▶ What you need to do: Go through the listing below and output exactly the line with "R5: 3.3k (5V, N004) -> none", the line with "C1: 470nF (FWD, GND) -> 470nF (GND, VCC)", and each line between; omit the rest.

▶ Information provided:

• • •

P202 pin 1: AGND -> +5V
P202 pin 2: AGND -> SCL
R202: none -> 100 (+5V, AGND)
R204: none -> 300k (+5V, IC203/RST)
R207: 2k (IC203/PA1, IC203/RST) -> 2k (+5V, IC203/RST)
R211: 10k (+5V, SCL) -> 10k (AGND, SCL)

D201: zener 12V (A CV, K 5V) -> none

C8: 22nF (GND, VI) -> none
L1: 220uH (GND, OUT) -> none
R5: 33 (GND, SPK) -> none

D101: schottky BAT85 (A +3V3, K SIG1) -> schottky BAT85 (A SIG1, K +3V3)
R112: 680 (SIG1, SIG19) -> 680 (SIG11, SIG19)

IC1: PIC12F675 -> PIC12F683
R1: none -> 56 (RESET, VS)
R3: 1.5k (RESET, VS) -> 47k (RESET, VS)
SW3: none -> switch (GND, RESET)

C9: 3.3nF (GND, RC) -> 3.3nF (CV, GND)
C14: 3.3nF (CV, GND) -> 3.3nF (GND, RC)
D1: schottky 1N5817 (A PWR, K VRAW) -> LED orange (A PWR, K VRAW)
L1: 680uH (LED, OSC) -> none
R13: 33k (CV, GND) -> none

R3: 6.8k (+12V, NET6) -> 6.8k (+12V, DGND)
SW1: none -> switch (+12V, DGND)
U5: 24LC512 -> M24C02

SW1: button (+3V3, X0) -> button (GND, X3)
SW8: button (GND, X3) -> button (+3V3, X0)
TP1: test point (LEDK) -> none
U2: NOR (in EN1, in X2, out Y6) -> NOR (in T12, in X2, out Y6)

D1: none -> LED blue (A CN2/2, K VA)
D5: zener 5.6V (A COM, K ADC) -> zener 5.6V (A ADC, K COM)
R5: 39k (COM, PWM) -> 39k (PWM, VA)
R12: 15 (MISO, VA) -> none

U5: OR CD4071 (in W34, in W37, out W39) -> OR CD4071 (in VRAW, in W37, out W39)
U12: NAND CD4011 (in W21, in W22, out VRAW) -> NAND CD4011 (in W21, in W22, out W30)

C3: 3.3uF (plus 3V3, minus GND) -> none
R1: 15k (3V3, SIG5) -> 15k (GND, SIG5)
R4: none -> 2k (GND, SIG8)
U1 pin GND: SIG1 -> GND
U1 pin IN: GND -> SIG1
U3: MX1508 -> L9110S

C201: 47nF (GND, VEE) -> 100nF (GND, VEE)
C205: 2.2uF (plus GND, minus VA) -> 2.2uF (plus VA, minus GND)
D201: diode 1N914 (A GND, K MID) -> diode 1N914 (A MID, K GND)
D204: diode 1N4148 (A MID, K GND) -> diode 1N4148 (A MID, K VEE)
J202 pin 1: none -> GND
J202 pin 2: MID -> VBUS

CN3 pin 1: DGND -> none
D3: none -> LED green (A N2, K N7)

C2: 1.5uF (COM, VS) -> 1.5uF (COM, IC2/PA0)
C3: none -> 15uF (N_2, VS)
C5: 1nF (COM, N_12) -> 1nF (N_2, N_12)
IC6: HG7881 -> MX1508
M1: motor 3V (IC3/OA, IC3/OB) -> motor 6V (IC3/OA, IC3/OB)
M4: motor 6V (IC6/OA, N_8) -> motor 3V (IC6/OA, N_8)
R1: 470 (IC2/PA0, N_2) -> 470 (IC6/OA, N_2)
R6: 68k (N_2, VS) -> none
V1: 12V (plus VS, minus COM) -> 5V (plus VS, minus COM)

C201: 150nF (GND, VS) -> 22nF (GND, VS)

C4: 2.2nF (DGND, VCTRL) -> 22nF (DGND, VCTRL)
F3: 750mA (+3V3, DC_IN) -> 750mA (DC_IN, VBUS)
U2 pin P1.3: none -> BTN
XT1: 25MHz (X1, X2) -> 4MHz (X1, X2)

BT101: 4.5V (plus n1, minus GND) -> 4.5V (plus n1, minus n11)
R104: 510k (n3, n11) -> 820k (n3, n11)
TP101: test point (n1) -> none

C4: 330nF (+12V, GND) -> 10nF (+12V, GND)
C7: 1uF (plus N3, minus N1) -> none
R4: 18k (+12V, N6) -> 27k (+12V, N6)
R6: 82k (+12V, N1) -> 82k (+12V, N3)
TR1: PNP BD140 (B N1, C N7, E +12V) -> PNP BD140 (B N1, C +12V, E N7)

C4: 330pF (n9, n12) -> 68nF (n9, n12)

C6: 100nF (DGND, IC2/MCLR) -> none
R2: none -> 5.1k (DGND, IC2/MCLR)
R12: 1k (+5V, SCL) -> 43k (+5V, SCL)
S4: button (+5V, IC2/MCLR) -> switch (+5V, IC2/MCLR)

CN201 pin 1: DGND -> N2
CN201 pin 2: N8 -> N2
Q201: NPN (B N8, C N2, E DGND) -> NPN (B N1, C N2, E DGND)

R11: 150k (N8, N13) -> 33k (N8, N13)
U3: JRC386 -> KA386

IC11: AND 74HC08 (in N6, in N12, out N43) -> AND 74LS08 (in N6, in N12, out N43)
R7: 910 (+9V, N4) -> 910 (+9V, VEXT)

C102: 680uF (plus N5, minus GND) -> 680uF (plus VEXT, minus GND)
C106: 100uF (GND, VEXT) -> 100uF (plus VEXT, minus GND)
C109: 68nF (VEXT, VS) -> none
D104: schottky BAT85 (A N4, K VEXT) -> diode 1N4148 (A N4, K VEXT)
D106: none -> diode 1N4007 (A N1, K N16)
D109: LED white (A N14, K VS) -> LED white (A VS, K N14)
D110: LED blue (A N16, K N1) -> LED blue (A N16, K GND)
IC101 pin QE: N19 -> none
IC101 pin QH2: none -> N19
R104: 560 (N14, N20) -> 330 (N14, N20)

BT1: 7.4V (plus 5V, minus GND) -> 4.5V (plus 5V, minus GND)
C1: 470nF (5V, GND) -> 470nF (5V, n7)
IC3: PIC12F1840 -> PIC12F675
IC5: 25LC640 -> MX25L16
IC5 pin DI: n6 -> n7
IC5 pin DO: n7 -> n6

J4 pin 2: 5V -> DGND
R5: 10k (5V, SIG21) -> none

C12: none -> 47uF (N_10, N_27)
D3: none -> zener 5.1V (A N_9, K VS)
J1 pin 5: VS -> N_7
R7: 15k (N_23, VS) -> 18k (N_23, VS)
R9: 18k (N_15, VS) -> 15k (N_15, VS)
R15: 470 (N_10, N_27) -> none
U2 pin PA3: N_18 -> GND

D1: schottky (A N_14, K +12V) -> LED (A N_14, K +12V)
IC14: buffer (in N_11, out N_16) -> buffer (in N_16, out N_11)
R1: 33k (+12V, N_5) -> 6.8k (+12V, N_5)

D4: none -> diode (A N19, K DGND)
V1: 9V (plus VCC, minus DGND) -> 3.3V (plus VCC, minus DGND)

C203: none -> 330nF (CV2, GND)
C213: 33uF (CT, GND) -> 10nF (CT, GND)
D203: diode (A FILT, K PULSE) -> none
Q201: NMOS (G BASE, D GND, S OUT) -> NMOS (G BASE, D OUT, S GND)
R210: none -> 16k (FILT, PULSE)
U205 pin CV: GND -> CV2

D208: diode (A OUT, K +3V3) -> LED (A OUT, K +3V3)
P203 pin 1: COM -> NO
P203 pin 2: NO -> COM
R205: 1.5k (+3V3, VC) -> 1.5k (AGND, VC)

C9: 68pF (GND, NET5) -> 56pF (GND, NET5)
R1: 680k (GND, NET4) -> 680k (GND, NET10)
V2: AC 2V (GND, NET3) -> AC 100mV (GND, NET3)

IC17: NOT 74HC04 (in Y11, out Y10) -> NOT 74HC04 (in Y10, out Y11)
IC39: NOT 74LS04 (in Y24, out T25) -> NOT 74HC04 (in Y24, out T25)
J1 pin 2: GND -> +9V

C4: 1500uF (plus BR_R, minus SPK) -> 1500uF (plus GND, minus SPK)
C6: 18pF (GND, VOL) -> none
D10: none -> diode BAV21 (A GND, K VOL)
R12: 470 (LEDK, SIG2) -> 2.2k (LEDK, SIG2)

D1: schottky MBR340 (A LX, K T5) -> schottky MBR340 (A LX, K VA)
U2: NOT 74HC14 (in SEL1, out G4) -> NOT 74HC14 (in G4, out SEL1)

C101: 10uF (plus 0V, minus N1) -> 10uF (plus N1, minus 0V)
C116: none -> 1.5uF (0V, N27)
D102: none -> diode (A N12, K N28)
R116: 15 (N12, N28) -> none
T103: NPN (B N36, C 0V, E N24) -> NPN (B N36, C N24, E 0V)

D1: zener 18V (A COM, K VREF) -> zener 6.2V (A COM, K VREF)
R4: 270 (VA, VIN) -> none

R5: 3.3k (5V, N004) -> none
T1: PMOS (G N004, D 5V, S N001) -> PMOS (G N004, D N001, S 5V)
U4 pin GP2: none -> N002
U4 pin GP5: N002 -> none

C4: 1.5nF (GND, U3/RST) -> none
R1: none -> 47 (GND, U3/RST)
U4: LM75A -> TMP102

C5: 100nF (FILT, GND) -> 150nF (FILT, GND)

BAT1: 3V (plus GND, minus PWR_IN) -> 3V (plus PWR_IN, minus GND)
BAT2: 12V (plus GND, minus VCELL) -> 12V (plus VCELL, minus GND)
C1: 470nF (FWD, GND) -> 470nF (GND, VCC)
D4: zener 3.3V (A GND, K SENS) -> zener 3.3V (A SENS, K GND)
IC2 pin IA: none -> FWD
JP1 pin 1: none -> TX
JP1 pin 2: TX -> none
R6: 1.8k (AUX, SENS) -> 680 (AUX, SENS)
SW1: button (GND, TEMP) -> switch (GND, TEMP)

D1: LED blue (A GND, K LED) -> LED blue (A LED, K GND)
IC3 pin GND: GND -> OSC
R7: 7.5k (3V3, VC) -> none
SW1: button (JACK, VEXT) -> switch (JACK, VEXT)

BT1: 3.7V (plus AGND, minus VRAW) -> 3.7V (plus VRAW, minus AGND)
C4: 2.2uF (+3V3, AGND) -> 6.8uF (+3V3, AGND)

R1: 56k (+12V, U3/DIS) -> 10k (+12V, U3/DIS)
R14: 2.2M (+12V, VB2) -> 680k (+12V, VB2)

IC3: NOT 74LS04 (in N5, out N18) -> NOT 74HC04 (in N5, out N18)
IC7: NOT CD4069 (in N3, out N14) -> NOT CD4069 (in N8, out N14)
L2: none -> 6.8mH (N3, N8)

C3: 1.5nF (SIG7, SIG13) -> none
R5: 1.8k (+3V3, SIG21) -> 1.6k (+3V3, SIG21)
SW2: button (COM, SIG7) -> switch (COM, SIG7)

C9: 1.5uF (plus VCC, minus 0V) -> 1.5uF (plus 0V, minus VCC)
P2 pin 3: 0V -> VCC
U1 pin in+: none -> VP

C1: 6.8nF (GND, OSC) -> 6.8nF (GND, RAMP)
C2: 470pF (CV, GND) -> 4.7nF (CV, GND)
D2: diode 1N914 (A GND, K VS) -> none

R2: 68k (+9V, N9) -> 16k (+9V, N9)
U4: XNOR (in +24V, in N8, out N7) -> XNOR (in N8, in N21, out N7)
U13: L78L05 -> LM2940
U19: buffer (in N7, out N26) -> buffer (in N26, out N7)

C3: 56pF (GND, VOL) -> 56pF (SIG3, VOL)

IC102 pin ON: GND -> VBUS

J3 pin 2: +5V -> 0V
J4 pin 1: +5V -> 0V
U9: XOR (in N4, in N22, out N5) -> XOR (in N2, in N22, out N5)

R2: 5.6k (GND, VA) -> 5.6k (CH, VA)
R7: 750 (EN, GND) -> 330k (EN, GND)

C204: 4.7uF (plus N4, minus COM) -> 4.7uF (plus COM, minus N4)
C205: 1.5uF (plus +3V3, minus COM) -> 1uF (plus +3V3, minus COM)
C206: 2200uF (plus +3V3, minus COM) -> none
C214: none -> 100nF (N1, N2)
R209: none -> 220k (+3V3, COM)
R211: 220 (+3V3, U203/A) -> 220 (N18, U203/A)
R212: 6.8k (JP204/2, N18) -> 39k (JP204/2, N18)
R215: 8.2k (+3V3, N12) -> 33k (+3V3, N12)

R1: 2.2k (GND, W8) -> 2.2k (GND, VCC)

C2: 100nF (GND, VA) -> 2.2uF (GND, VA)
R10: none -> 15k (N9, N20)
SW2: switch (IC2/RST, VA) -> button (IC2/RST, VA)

• • •

▶ Solution for this exercise:
R5: 3.3k (5V, N004) -> none
T1: PMOS (G N004, D 5V, S N001) -> PMOS (G N004, D N001, S 5V)
U4 pin GP2: none -> N002
U4 pin GP5: N002 -> none

C4: 1.5nF (GND, U3/RST) -> none
R1: none -> 47 (GND, U3/RST)
U4: LM75A -> TMP102

C5: 100nF (FILT, GND) -> 150nF (FILT, GND)

BAT1: 3V (plus GND, minus PWR_IN) -> 3V (plus PWR_IN, minus GND)
BAT2: 12V (plus GND, minus VCELL) -> 12V (plus VCELL, minus GND)
C1: 470nF (FWD, GND) -> 470nF (GND, VCC)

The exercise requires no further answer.